Start of Block

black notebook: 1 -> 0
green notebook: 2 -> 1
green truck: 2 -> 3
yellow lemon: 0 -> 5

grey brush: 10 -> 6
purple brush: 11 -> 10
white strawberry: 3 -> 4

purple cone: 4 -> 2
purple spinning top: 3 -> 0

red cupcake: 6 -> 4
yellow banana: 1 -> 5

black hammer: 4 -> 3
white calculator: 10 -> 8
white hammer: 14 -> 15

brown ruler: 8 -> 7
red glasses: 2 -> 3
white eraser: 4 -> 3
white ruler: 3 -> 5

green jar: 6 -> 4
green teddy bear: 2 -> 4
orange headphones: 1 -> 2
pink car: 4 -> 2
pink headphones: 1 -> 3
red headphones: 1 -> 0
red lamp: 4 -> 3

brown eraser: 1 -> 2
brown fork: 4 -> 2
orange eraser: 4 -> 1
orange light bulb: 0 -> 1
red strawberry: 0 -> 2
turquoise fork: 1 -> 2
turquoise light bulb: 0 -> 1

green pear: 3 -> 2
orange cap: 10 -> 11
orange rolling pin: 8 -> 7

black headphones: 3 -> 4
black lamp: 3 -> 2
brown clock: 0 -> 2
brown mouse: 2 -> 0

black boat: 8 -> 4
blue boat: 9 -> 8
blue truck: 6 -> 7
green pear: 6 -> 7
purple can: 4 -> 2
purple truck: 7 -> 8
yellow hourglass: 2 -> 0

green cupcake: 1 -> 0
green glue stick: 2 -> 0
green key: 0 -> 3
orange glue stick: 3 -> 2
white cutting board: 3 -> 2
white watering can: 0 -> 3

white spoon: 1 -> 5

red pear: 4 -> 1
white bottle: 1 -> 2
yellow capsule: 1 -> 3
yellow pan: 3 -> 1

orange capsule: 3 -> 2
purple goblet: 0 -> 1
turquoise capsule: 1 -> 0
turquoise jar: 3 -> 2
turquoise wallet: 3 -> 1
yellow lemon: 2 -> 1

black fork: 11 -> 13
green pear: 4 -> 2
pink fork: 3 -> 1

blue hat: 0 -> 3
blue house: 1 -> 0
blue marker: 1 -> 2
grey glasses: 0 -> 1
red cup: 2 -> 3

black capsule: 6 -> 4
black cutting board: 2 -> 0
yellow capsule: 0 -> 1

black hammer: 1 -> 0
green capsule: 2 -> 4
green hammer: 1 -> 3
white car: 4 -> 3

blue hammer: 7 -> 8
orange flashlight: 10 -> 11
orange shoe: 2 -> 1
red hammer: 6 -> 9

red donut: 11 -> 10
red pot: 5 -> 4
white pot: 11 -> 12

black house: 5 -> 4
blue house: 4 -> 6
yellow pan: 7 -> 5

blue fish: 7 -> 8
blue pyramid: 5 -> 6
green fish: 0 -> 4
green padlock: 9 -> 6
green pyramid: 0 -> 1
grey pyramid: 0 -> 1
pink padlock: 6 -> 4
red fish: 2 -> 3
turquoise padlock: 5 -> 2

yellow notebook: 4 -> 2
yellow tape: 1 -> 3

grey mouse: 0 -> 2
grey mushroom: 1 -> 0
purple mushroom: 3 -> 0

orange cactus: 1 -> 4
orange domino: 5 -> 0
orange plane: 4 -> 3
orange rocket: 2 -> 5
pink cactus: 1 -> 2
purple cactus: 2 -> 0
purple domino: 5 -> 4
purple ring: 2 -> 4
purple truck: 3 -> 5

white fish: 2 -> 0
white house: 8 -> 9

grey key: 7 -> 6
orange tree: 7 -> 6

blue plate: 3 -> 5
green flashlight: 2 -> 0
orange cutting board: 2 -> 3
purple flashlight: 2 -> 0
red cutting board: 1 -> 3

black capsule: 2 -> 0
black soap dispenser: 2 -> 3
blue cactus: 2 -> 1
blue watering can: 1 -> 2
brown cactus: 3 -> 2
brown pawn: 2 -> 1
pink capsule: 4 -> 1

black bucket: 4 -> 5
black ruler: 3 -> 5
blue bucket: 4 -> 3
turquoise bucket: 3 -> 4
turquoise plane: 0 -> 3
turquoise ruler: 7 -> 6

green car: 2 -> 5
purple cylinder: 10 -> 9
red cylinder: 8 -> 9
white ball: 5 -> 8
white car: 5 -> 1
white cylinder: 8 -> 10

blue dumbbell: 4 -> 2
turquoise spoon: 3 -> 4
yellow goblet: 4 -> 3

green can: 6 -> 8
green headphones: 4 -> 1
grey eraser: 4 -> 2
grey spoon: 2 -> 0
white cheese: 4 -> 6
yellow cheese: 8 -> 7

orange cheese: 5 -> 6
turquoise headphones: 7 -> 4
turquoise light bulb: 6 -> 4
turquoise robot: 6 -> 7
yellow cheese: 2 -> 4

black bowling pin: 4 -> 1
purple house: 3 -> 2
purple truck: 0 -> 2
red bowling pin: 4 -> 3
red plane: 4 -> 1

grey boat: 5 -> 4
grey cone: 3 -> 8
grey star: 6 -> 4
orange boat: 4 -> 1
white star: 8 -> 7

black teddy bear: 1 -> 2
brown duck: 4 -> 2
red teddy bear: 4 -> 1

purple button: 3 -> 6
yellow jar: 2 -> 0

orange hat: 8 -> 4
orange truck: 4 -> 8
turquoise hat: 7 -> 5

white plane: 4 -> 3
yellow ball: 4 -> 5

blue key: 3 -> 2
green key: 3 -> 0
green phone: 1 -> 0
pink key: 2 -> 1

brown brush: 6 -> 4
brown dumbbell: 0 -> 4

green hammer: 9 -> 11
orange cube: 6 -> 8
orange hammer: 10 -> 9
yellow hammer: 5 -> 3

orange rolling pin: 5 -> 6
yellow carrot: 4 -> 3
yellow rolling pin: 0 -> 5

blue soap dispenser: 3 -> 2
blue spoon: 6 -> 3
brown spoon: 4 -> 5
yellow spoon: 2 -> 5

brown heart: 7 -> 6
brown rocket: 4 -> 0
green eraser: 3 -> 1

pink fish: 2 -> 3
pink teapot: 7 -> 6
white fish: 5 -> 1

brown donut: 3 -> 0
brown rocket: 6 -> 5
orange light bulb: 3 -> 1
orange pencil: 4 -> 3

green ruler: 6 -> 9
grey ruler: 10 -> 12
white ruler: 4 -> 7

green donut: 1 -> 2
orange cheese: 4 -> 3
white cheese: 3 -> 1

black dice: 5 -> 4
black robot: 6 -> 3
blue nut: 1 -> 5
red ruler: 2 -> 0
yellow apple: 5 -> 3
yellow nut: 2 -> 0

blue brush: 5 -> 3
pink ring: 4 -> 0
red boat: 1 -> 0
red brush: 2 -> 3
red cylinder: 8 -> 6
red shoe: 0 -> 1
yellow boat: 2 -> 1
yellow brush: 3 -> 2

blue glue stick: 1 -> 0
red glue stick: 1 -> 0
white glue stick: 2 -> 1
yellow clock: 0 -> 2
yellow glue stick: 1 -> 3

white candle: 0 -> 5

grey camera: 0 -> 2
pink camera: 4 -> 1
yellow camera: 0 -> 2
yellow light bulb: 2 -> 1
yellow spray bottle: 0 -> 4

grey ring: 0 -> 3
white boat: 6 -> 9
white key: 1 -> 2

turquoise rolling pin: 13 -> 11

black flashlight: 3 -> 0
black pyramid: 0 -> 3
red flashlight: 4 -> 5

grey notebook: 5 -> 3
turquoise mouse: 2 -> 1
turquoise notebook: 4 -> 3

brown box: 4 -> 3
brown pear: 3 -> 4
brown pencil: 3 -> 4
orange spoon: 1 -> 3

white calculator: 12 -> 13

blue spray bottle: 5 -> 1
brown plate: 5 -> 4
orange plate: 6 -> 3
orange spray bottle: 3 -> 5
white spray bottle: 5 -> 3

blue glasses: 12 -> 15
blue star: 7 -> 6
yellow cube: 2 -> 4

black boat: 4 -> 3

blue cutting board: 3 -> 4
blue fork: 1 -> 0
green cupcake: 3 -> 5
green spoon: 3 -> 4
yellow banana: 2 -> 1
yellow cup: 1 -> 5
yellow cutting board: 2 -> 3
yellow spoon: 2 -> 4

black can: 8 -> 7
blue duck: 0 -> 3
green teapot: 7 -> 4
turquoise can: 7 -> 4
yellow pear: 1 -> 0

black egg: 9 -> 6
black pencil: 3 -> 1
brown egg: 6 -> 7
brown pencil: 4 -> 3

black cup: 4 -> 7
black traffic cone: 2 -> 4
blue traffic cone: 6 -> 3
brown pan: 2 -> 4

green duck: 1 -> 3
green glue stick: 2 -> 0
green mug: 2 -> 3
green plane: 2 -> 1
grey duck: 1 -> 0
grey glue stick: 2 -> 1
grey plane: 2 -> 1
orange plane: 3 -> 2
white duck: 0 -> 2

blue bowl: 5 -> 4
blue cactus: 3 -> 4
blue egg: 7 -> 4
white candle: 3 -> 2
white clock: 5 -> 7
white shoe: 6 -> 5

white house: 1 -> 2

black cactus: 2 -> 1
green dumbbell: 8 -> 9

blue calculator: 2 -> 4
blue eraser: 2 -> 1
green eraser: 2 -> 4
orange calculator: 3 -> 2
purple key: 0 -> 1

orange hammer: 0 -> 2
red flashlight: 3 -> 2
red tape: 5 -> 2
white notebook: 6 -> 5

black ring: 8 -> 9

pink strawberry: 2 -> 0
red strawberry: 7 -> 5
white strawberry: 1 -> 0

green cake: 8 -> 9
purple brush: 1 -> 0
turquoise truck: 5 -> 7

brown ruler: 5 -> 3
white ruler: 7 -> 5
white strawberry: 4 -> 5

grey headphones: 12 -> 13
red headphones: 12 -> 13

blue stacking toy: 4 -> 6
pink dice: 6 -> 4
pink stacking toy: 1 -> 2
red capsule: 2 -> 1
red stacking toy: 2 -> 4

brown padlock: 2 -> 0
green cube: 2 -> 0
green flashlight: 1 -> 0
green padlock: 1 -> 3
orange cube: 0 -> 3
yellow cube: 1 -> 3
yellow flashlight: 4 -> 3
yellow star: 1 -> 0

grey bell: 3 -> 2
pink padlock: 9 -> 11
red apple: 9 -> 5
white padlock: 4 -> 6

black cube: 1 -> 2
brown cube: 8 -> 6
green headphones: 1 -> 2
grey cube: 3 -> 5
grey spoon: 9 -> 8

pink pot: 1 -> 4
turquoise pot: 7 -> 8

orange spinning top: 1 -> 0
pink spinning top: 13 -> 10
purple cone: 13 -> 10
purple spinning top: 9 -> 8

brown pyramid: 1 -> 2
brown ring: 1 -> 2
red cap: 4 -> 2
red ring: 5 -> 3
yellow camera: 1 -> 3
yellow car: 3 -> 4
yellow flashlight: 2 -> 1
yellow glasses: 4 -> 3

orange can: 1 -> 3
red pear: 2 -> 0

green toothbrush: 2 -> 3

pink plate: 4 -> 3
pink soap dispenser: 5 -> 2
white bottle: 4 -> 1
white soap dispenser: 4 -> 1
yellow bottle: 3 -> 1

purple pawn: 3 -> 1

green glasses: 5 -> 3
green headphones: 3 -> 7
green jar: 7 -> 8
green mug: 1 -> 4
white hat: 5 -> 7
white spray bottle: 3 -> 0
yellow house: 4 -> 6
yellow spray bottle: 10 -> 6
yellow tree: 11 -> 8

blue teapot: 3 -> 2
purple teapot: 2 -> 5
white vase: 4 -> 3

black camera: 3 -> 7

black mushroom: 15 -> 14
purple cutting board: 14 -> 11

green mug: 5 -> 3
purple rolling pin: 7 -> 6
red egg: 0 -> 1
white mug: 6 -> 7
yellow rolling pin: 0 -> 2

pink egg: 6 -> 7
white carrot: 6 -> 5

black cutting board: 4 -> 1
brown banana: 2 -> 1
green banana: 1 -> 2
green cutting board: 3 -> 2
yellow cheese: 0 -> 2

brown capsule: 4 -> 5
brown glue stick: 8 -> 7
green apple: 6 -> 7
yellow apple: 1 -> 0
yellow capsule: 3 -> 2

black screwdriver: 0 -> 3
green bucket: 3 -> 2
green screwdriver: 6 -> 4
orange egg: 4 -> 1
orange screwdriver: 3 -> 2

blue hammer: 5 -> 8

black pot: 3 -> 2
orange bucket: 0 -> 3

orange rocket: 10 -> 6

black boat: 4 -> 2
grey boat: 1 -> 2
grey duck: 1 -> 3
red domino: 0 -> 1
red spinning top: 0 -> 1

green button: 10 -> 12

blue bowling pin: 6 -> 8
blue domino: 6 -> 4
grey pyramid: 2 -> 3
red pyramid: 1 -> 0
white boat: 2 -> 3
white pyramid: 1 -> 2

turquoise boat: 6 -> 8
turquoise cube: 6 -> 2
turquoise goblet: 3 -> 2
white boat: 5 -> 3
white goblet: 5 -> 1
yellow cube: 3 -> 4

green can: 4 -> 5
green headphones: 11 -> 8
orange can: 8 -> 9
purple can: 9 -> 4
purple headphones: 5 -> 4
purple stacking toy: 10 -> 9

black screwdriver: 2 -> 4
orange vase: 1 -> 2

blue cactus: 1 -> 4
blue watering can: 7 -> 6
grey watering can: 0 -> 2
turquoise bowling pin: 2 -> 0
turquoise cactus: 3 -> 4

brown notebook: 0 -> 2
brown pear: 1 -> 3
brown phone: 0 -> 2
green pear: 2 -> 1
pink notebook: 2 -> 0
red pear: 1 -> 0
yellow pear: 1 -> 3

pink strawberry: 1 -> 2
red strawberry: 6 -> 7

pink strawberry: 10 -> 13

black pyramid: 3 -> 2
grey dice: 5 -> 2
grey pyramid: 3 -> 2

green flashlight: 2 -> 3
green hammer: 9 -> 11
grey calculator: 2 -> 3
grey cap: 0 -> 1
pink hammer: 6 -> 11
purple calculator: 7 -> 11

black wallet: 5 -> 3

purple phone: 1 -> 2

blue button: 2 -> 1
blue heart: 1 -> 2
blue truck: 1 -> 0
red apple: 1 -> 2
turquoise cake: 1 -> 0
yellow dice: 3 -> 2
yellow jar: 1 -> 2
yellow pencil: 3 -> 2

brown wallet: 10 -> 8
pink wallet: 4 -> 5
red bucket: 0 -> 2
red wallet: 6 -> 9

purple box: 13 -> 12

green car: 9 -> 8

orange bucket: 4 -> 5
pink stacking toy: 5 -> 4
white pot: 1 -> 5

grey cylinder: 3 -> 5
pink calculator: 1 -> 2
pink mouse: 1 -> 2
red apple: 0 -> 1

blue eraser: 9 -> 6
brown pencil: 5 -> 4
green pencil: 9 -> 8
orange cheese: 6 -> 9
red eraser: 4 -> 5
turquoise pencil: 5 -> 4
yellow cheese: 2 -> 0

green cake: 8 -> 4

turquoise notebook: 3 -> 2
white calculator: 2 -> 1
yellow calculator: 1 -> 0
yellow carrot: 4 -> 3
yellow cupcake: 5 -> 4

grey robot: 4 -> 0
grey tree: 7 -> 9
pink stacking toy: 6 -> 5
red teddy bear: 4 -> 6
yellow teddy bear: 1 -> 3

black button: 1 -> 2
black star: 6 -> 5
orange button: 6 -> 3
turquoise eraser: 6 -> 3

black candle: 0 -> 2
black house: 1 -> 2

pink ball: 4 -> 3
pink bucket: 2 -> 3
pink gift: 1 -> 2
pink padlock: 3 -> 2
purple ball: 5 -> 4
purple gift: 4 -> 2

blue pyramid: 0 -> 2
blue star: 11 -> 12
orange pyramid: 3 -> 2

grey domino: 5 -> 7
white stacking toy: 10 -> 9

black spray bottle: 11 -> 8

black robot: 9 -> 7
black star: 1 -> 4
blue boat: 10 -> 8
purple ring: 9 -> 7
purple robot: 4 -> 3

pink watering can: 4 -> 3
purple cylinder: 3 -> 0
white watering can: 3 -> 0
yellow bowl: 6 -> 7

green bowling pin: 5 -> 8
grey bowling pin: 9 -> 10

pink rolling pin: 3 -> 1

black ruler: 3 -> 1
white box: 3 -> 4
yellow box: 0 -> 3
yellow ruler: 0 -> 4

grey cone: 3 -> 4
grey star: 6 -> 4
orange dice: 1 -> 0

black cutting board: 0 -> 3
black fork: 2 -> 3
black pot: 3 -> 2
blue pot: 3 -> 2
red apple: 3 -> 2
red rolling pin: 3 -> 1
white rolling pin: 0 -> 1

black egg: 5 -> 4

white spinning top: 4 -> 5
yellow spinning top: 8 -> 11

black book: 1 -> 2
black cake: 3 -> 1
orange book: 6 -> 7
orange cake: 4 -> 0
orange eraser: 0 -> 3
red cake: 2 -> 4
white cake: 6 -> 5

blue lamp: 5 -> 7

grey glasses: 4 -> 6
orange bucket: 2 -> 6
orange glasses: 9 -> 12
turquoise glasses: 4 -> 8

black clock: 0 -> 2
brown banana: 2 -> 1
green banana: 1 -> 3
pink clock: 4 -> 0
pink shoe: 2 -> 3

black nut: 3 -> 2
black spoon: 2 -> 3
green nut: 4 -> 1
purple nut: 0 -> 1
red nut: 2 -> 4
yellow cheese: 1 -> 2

End of Block

WORK REQUIRED: When you reach the line in the material above that holds "blue fish: 7 -> 8", begin reproducing lines exactly, and stop after the line that holds "purple domino: 5 -> 4".

EXERCISE OUTPUT:
blue fish: 7 -> 8
blue pyramid: 5 -> 6
green fish: 0 -> 4
green padlock: 9 -> 6
green pyramid: 0 -> 1
grey pyramid: 0 -> 1
pink padlock: 6 -> 4
red fish: 2 -> 3
turquoise padlock: 5 -> 2

yellow notebook: 4 -> 2
yellow tape: 1 -> 3

grey mouse: 0 -> 2
grey mushroom: 1 -> 0
purple mushroom: 3 -> 0

orange cactus: 1 -> 4
orange domino: 5 -> 0
orange plane: 4 -> 3
orange rocket: 2 -> 5
pink cactus: 1 -> 2
purple cactus: 2 -> 0
purple domino: 5 -> 4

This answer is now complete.